Task objective: Every line below between the line holding "camera: 135 degrees left, 10 degrees down" and the line holding "(1058, 637) = (602, 250): orange", inclusive, should be repeated exactly, and all other lines omitted.

Entries supplied:
# # # # # # #

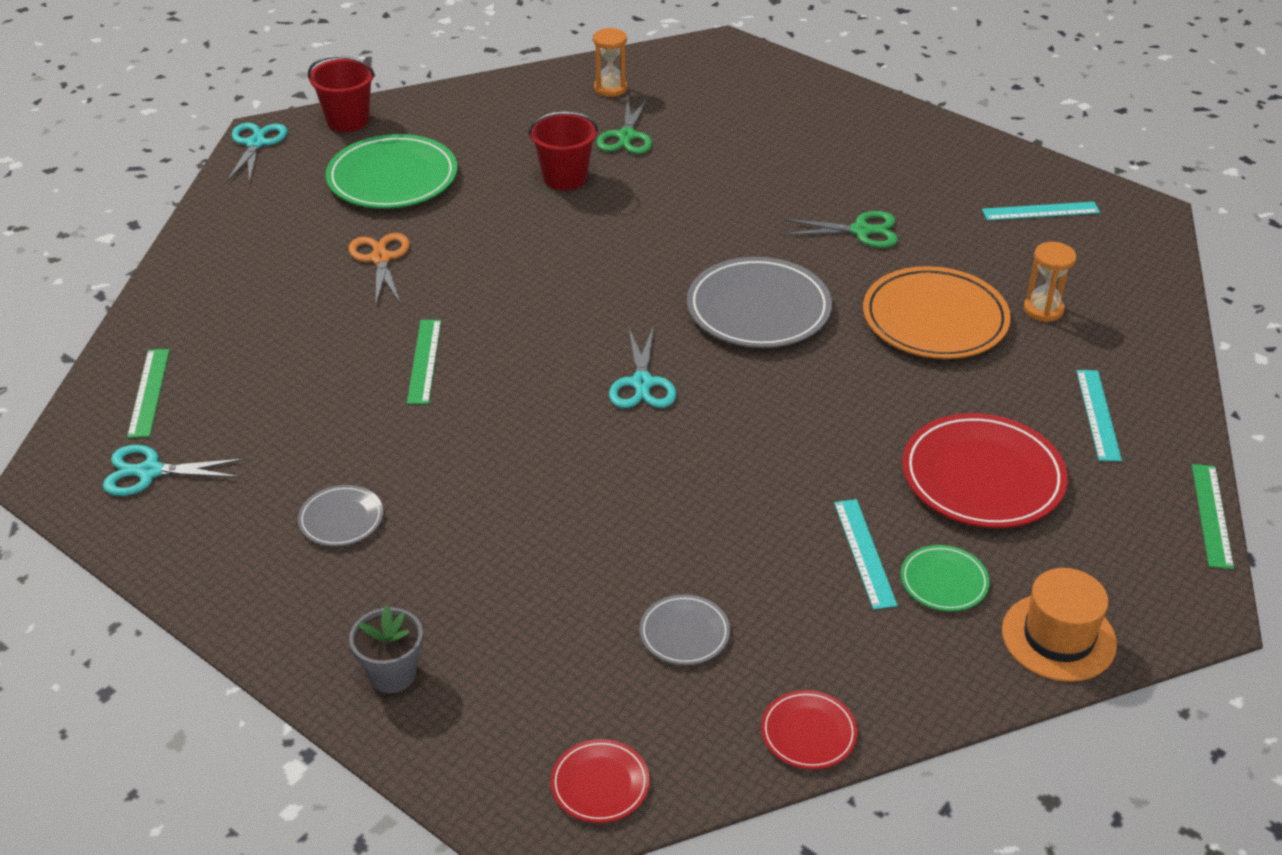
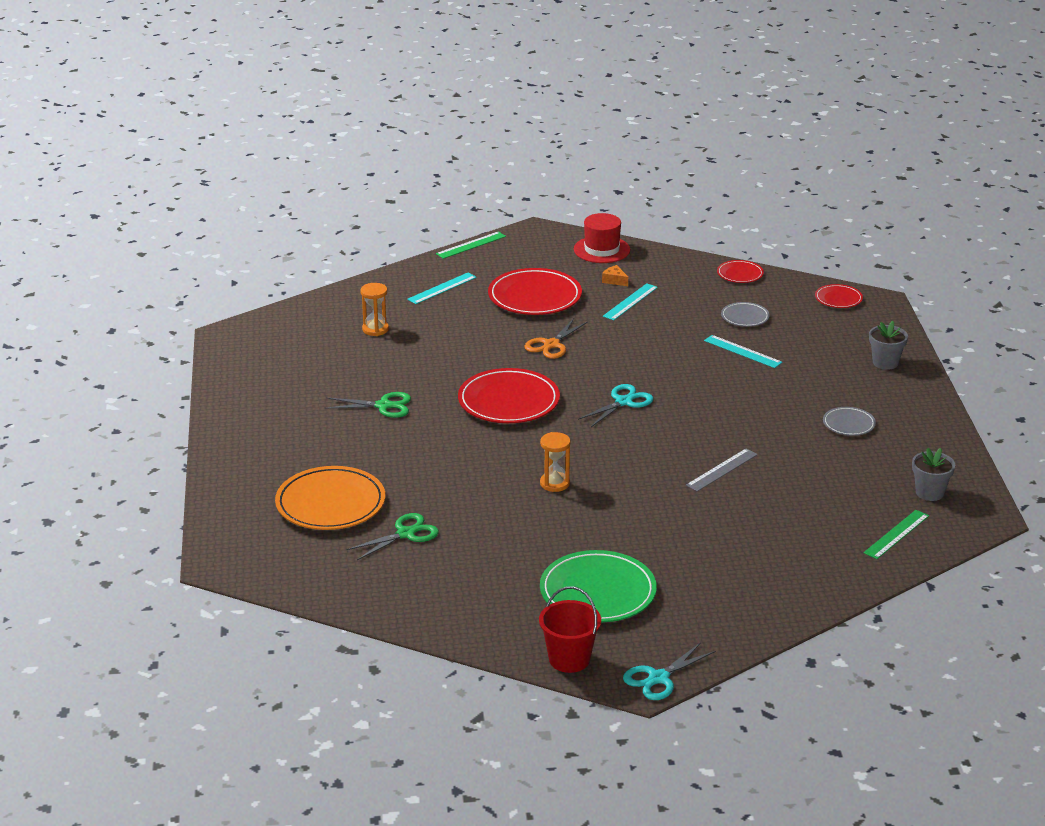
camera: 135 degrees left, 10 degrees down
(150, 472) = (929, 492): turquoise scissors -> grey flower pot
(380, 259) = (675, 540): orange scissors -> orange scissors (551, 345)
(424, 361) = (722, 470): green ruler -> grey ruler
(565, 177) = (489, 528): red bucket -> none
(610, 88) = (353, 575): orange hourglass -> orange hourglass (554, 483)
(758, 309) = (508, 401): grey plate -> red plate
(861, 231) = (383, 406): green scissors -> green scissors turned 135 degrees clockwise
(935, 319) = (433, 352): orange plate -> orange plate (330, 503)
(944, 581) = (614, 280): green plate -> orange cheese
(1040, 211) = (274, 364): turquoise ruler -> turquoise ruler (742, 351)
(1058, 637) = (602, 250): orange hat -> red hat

# # # # # # #

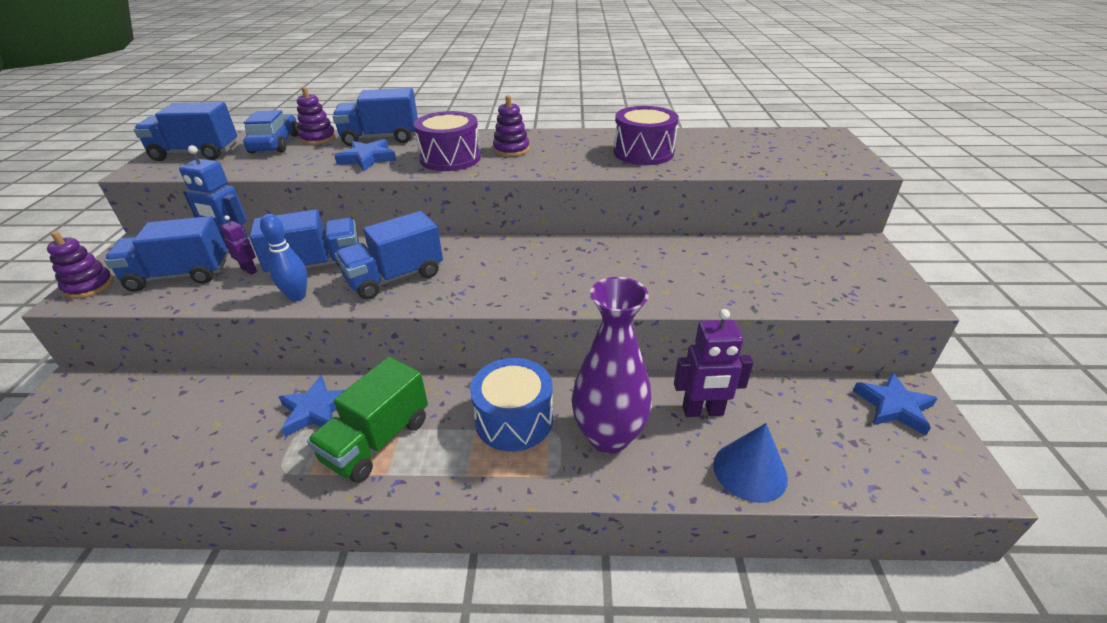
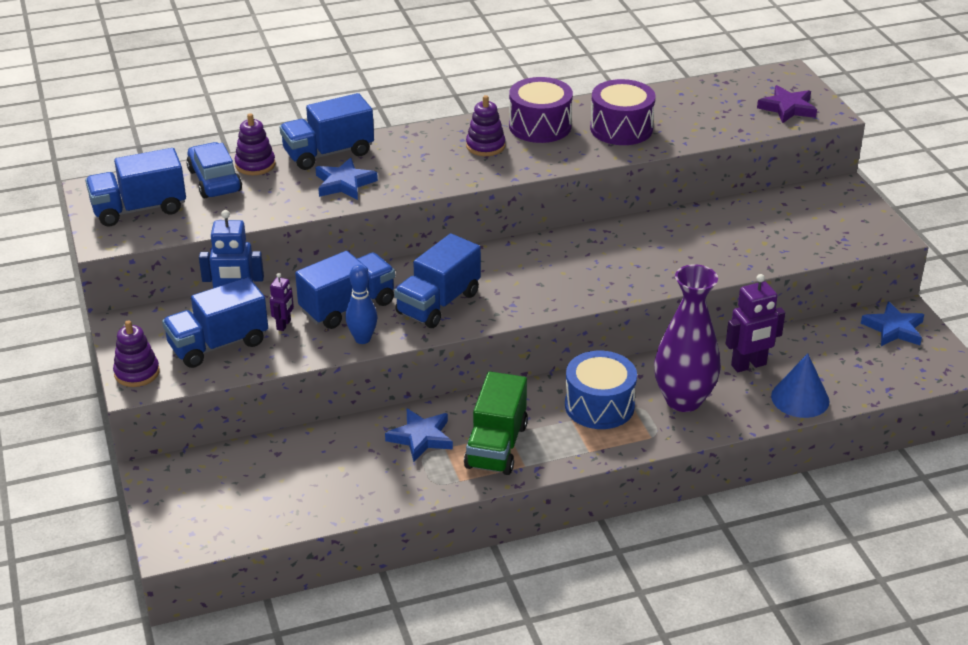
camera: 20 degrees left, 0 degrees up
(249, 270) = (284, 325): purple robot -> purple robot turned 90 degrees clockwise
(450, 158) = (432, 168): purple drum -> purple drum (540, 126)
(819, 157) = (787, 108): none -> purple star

# # # # # # #

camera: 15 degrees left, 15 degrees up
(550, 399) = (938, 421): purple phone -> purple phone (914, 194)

# # # # # # #

Solution below:
camera: 135 degrees left, 10 degrees down
(150, 472) = (929, 492): turquoise scissors -> grey flower pot
(380, 259) = (675, 540): orange scissors -> orange scissors (551, 345)
(424, 361) = (722, 470): green ruler -> grey ruler
(565, 177) = (489, 528): red bucket -> none
(610, 88) = (353, 575): orange hourglass -> orange hourglass (554, 483)
(758, 309) = (508, 401): grey plate -> red plate
(861, 231) = (383, 406): green scissors -> green scissors turned 135 degrees clockwise
(935, 319) = (433, 352): orange plate -> orange plate (330, 503)
(944, 581) = (614, 280): green plate -> orange cheese
(1040, 211) = (274, 364): turquoise ruler -> turquoise ruler (742, 351)
(1058, 637) = (602, 250): orange hat -> red hat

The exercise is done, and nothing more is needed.